[Excerpts from a dataset]

______

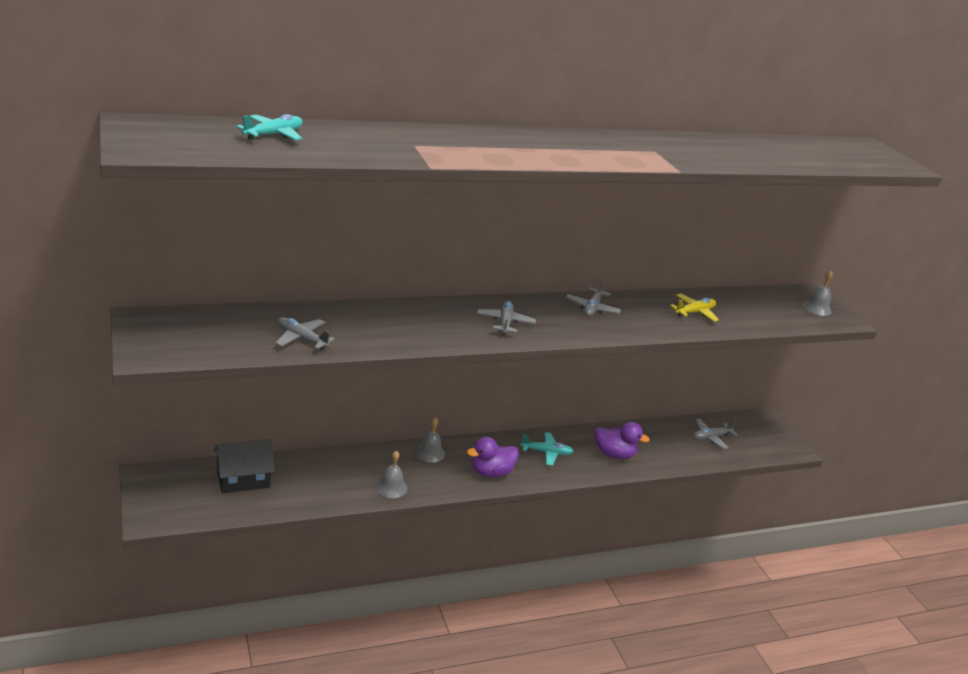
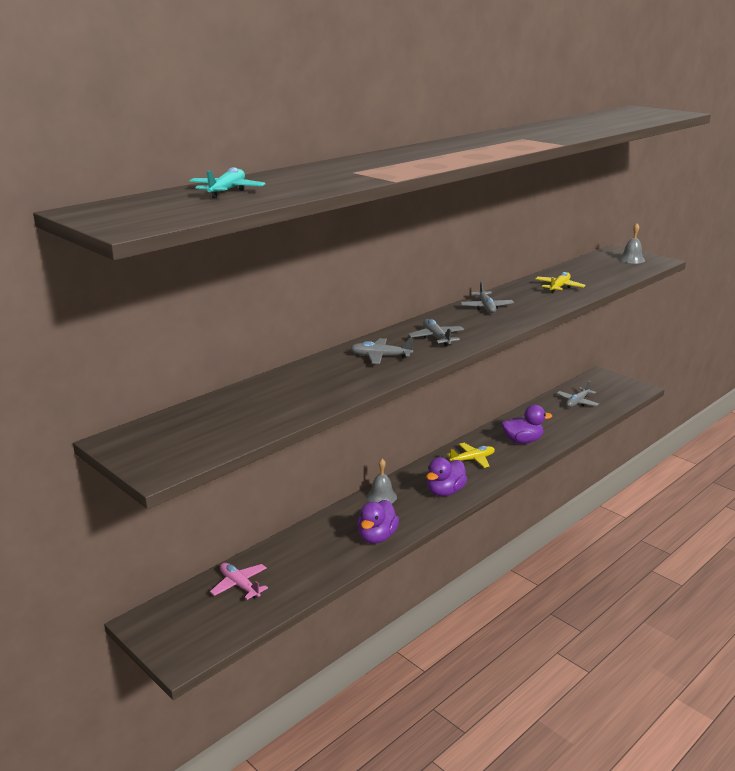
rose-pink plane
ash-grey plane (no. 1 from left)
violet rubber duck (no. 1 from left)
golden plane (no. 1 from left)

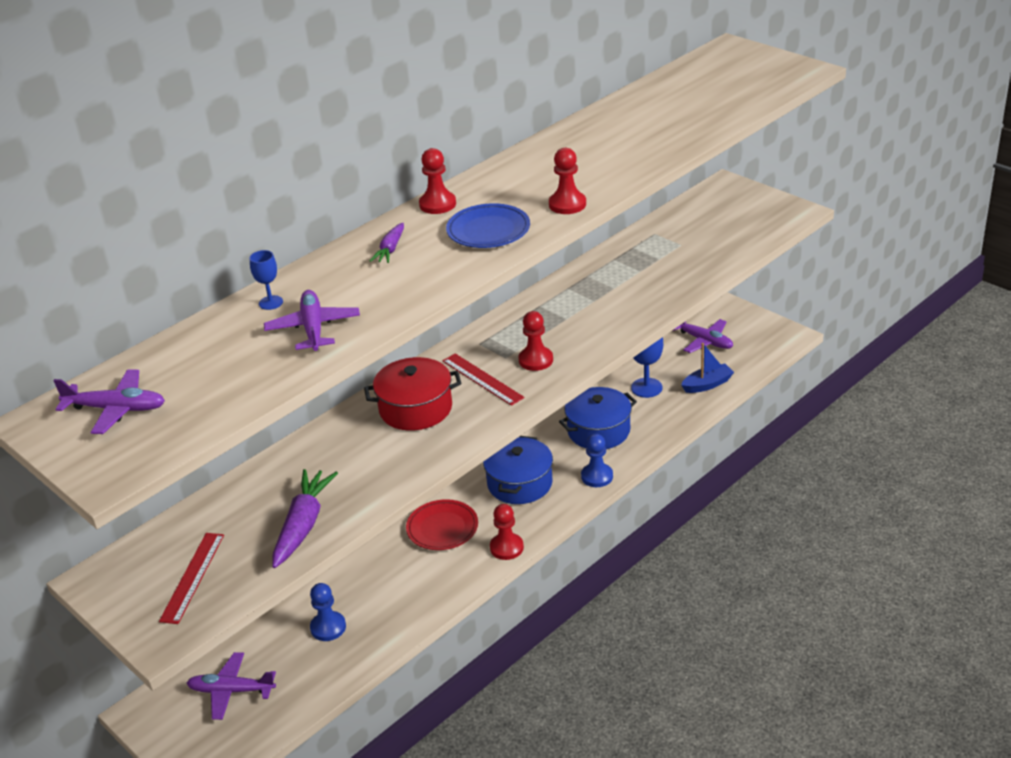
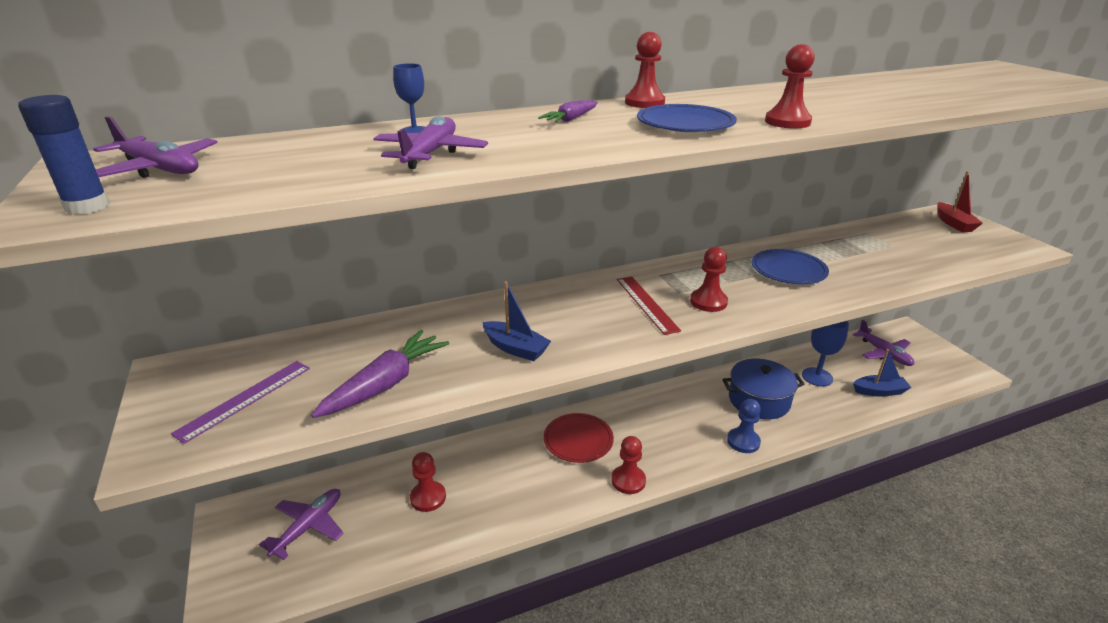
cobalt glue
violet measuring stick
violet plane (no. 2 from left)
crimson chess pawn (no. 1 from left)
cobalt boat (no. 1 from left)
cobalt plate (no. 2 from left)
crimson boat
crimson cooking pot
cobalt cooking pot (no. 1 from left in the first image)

______

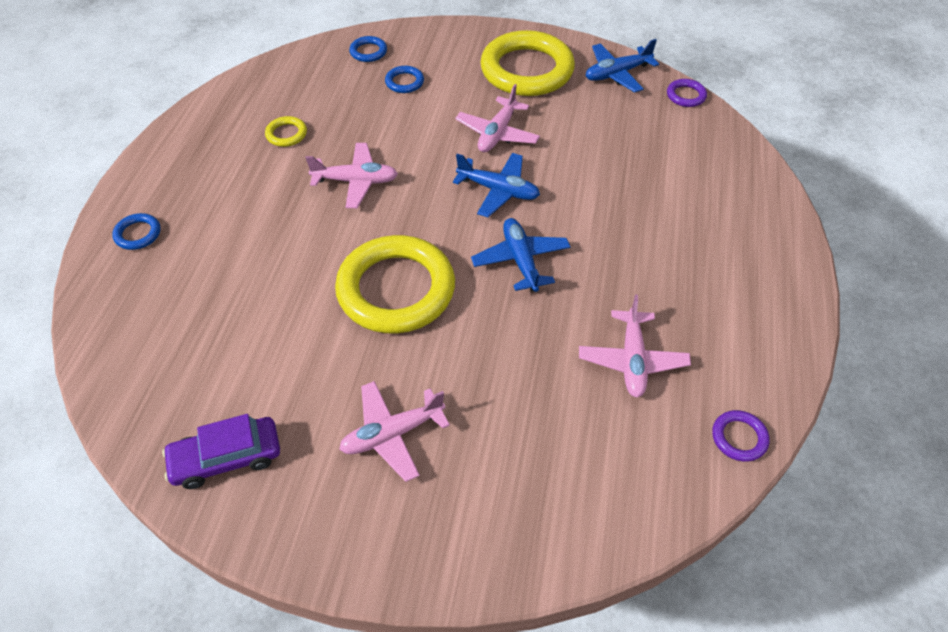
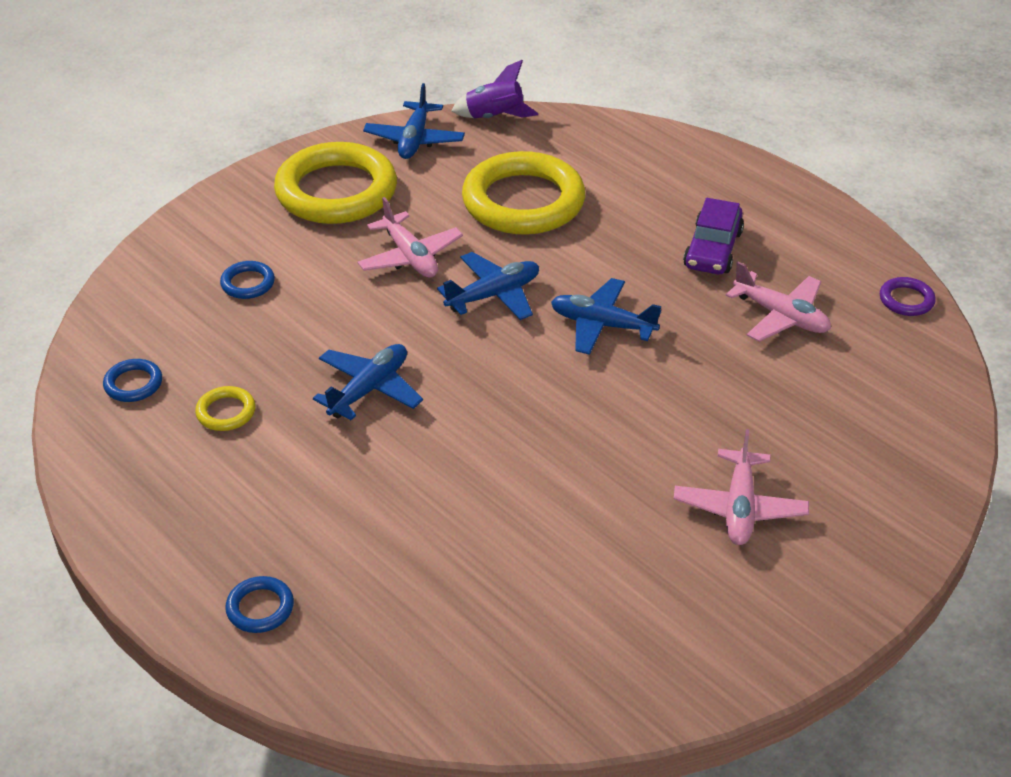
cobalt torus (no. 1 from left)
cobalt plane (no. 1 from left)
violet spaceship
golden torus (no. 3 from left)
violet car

______

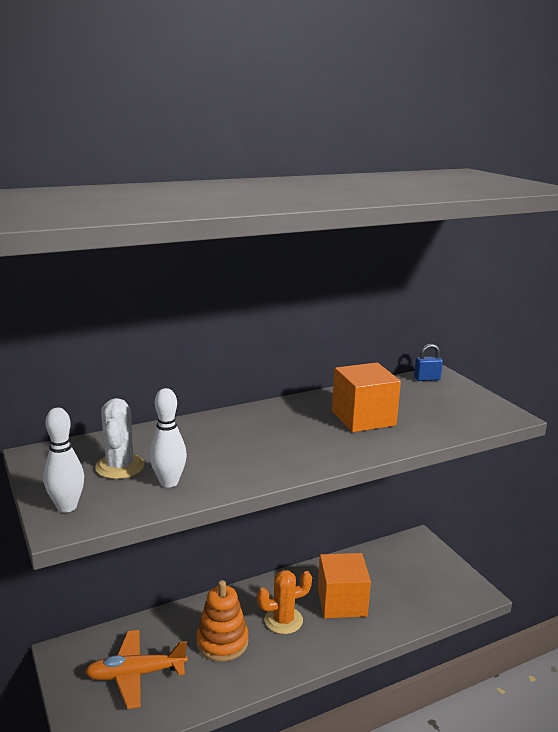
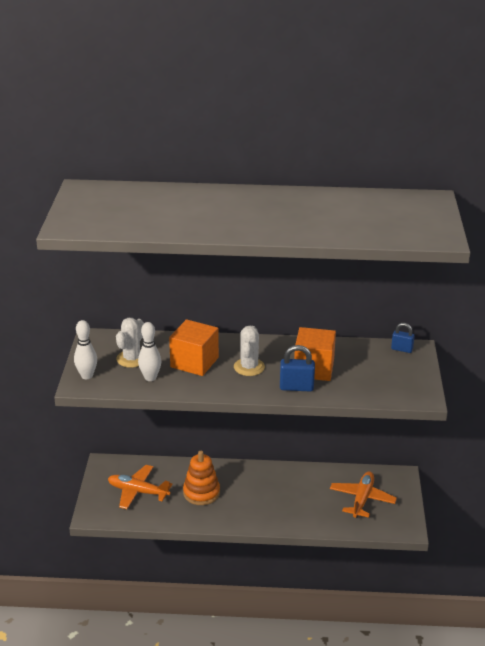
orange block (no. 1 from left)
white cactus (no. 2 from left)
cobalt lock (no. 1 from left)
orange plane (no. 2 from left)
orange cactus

______

Only those lines of the entries above that run from the line containing "rose-pink plane" to the line containing "violet rubber duck (no. 1 from left)", both included, should be transcribed exactly.

* **Expected answer**
rose-pink plane
ash-grey plane (no. 1 from left)
violet rubber duck (no. 1 from left)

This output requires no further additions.